• Recorded information:
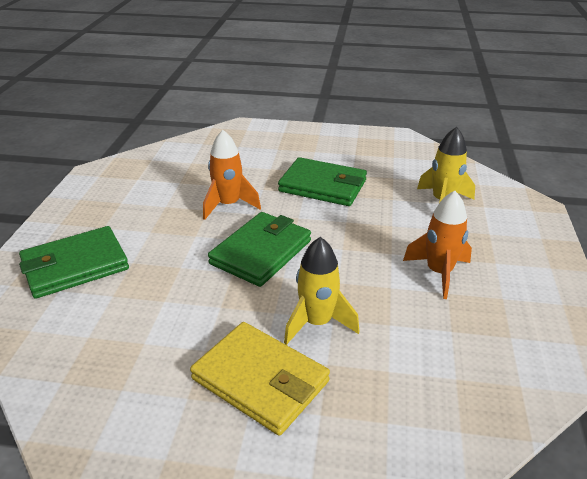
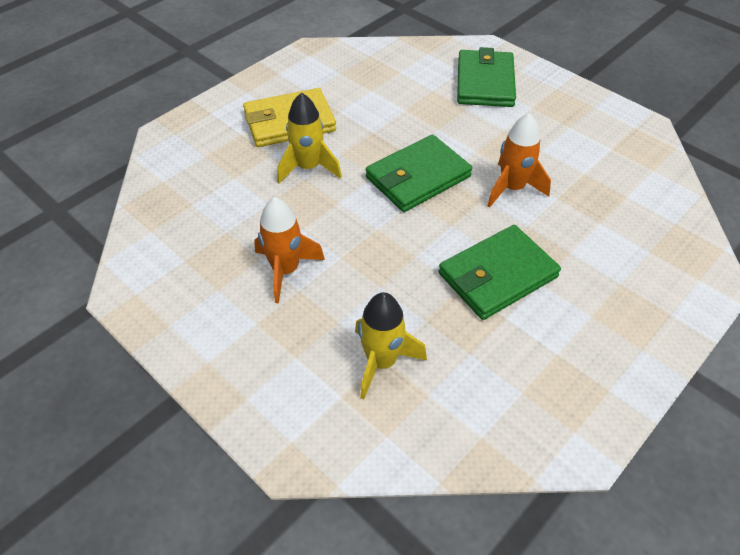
camera: 125 degrees right, 15 degrees up
(261, 252) = (418, 177): green wallet -> green wallet turned 75 degrees clockwise

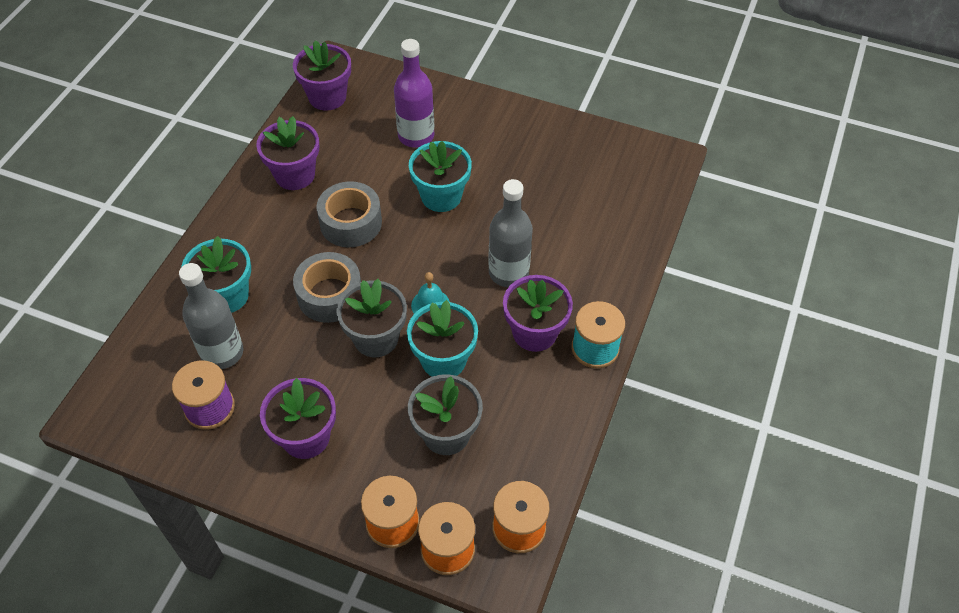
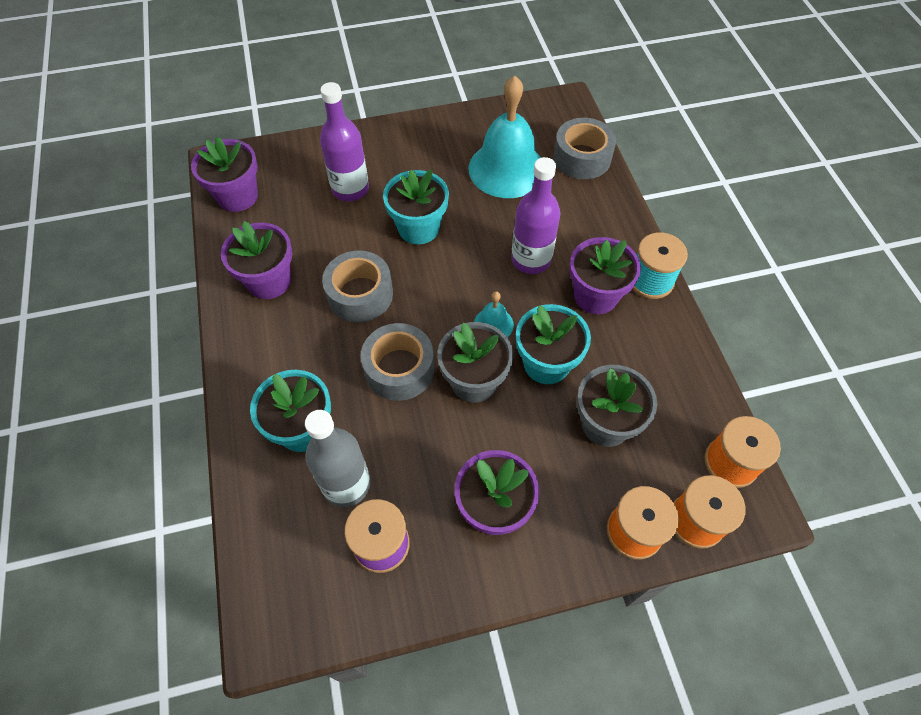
camera: 35 degrees left, 5 degrees up
(508, 272) = (531, 259): grey bottle -> purple bottle
(559, 187) = (507, 169): none -> turquoise bell
(635, 213) = (582, 158): none -> grey tape

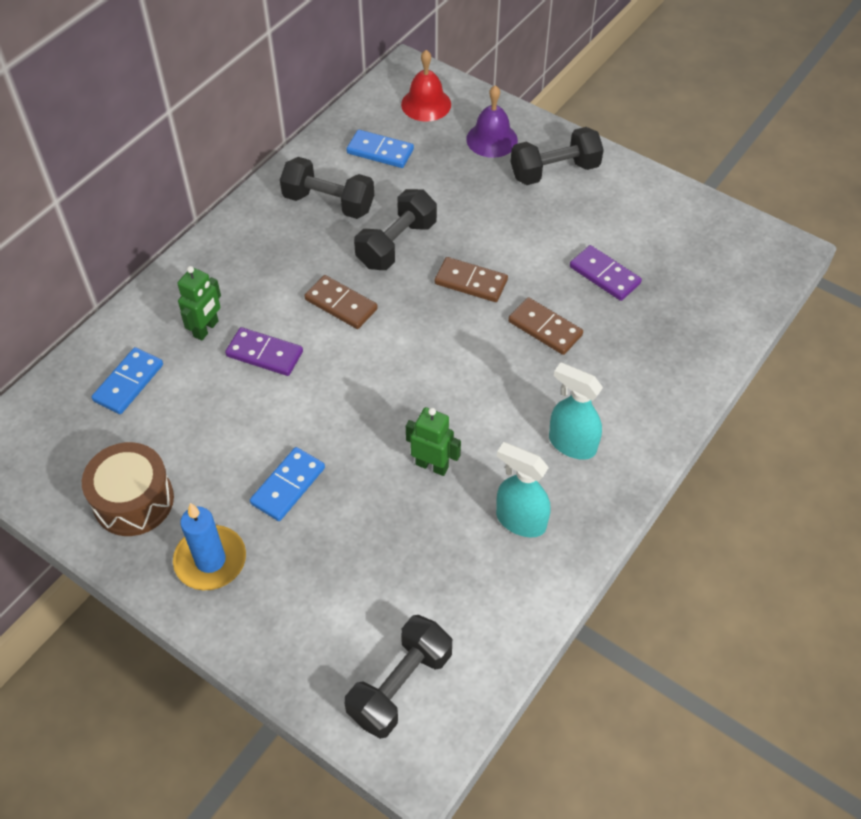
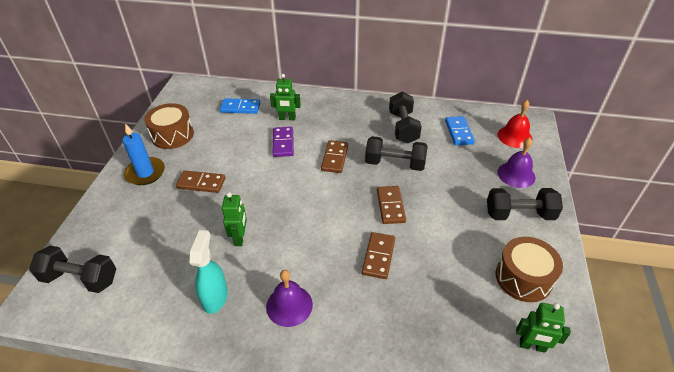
camera: 65 degrees right, 10 degrees down
(288, 486) = (201, 183): blue domino -> brown domino
(554, 171) = (519, 214): black dumbbell -> black dumbbell turned 45 degrees counterclockwise
(571, 444) = (289, 305): turquoise spray bottle -> purple bell
(604, 275) = (449, 274): purple domino -> none
(641, 216) = (523, 278): none -> brown drum
(721, 253) = (532, 346): none -> green robot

• Description of the task: Return nothing except the lines from the one containing "(508, 272) = (531, 259): grey" through the final line of the data, copied exactly. Leave out all pictures.

• Result for this task:
(508, 272) = (531, 259): grey bottle -> purple bottle
(559, 187) = (507, 169): none -> turquoise bell
(635, 213) = (582, 158): none -> grey tape

camera: 65 degrees right, 10 degrees down
(288, 486) = (201, 183): blue domino -> brown domino
(554, 171) = (519, 214): black dumbbell -> black dumbbell turned 45 degrees counterclockwise
(571, 444) = (289, 305): turquoise spray bottle -> purple bell
(604, 275) = (449, 274): purple domino -> none
(641, 216) = (523, 278): none -> brown drum
(721, 253) = (532, 346): none -> green robot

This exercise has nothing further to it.